### RECORDS FOR THIS EXERCISE
= Beginning of Section =

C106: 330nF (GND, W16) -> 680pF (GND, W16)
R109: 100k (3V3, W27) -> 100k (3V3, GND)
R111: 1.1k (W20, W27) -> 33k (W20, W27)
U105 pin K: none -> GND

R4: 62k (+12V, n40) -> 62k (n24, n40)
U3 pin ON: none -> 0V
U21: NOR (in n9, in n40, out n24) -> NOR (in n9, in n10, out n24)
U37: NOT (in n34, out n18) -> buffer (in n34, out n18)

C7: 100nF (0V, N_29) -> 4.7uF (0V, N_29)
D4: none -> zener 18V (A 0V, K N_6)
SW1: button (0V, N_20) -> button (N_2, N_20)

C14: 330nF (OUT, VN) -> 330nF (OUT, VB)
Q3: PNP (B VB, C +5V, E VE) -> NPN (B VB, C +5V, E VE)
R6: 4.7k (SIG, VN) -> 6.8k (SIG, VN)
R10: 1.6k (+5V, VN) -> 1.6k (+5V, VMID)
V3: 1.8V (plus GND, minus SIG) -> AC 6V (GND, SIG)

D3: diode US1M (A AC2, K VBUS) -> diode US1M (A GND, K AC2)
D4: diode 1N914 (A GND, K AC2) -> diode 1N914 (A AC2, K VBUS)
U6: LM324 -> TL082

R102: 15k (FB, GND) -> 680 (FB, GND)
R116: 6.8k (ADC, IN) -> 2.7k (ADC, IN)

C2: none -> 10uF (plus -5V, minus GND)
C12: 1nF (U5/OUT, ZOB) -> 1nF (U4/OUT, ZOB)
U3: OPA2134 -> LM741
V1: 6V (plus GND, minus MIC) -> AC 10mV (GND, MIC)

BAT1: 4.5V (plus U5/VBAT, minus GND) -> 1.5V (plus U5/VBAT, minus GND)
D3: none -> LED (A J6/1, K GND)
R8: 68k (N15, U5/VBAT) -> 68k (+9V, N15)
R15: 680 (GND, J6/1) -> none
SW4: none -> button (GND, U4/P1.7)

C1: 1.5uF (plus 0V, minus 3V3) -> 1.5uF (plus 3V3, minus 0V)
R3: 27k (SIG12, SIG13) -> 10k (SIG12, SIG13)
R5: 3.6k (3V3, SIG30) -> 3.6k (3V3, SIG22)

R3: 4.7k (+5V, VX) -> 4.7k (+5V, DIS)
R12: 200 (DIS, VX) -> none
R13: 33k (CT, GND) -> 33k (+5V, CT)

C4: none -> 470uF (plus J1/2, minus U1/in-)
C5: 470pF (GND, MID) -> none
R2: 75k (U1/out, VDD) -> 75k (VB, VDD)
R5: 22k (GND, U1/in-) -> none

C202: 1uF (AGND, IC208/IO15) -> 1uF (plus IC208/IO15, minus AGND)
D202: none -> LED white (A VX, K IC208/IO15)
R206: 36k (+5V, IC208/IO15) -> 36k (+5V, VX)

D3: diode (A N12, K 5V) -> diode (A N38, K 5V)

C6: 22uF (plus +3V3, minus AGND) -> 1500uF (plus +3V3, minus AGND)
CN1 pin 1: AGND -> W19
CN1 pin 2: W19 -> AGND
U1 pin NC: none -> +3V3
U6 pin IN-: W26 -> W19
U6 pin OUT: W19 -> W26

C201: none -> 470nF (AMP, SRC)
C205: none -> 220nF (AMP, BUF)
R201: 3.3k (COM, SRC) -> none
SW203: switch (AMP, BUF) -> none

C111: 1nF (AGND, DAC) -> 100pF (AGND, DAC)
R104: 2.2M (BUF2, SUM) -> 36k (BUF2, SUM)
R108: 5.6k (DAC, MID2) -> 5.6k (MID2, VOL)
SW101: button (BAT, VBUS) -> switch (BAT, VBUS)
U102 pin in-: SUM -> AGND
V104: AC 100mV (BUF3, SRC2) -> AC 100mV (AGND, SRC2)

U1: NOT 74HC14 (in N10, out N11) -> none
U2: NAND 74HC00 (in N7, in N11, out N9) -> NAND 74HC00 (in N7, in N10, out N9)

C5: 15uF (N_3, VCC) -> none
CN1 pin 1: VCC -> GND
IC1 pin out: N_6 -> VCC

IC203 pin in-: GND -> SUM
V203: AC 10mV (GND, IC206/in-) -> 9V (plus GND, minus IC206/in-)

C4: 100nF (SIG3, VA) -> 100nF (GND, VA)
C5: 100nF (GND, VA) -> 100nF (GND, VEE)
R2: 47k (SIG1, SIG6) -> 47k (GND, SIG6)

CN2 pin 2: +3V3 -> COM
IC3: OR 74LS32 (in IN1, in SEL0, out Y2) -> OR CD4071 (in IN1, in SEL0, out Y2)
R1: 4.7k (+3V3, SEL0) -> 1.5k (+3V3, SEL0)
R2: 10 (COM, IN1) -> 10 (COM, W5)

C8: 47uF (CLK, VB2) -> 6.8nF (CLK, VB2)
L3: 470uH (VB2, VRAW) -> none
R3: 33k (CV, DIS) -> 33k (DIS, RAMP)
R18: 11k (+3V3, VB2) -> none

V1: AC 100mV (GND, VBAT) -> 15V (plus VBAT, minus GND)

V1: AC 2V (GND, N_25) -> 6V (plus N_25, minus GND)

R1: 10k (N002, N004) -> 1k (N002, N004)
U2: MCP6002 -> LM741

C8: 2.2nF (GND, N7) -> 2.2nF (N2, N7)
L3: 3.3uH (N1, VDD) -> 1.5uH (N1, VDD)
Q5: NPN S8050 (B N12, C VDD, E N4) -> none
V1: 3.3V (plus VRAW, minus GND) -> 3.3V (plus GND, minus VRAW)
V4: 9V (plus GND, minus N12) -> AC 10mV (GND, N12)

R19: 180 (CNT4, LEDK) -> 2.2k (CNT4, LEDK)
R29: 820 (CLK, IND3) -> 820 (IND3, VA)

= End of Section =

### TRY IT
Using the material above, return every line that holds the string "button".

### RESULT OF THIS EXERCISE
SW1: button (0V, N_20) -> button (N_2, N_20)
SW4: none -> button (GND, U4/P1.7)
SW101: button (BAT, VBUS) -> switch (BAT, VBUS)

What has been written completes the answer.